[Edit tracking data]

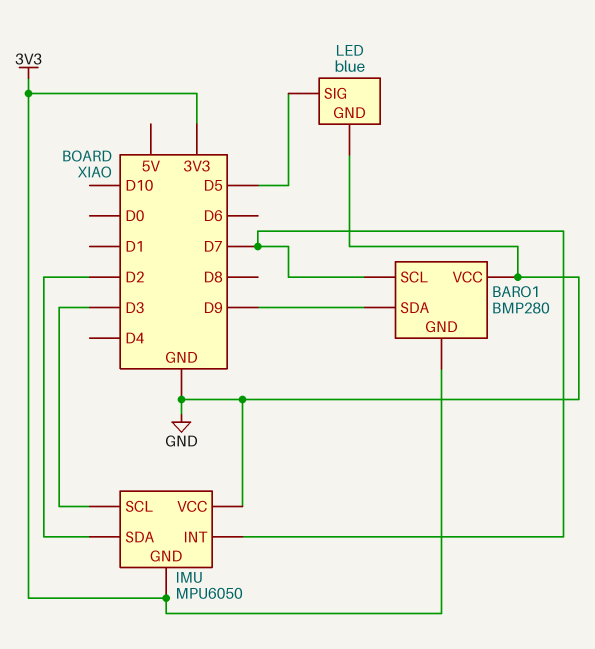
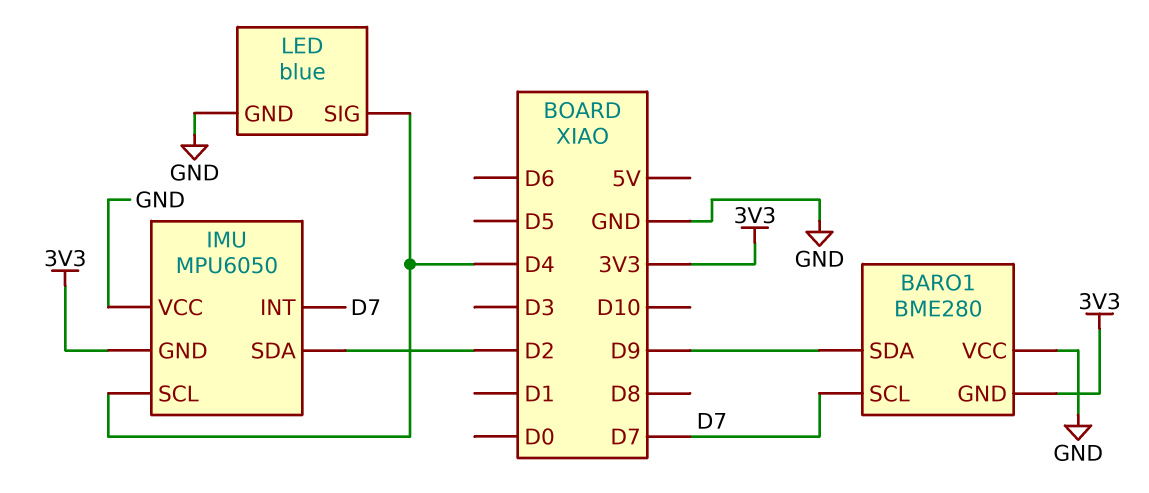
BARO1: BMP280 -> BME280
IMU pin SCL: D3 -> D4
LED pin SIG: D5 -> D4

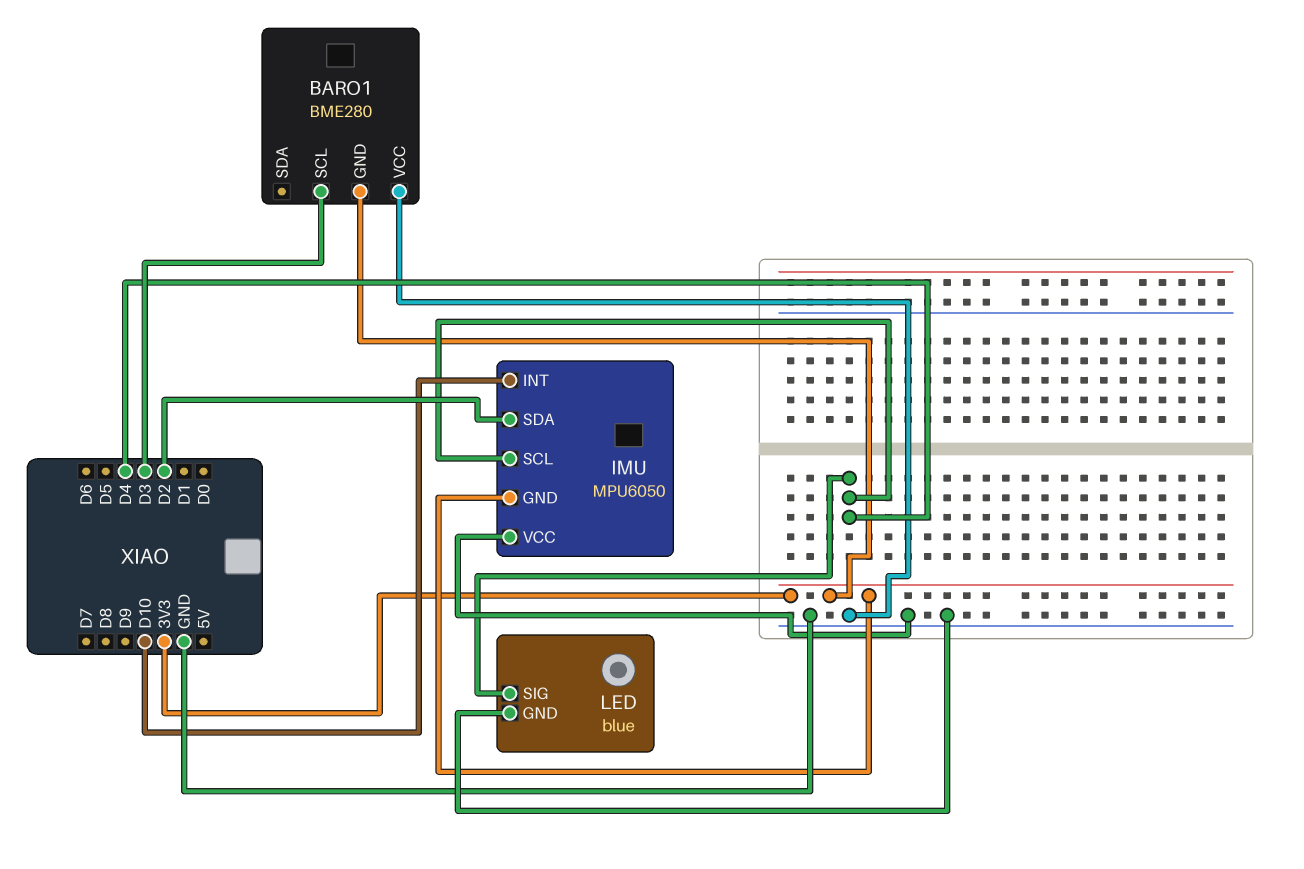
BARO1 pin SCL: D7 -> D3
BARO1 pin SDA: D9 -> none
IMU pin INT: D7 -> D10

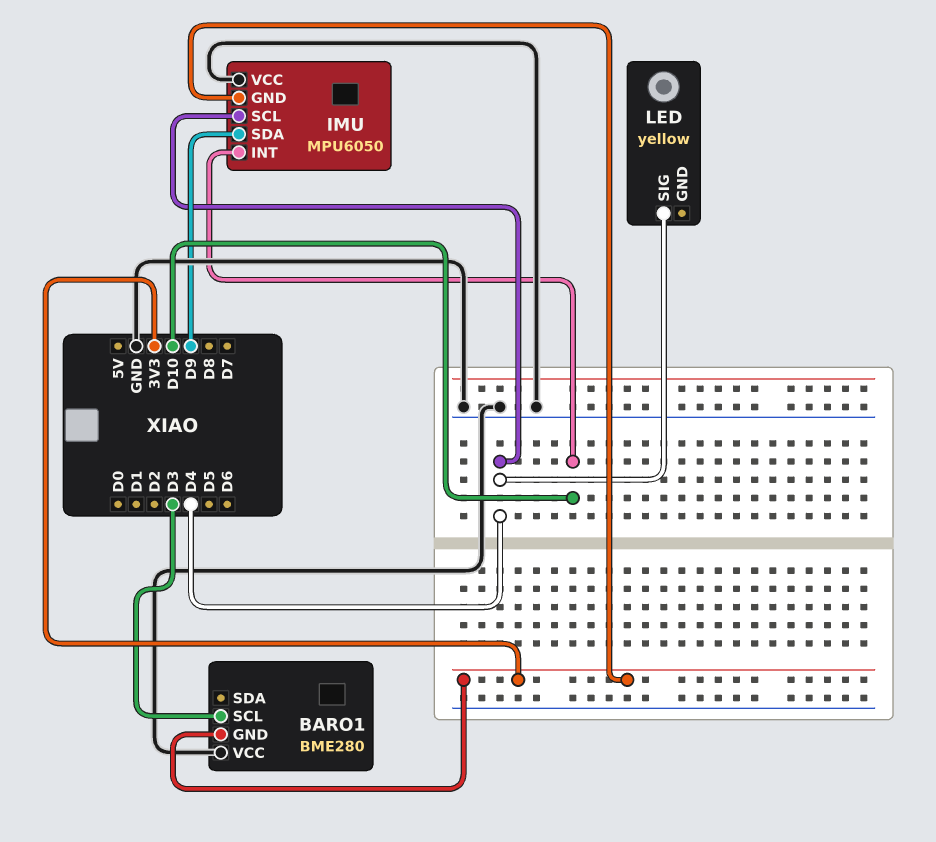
IMU pin SDA: D2 -> D9
LED: blue -> yellow
LED pin GND: GND -> none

#### Task description:
Across the entries above, state how many lines include the string "none", with no other text.

#### Written response:
2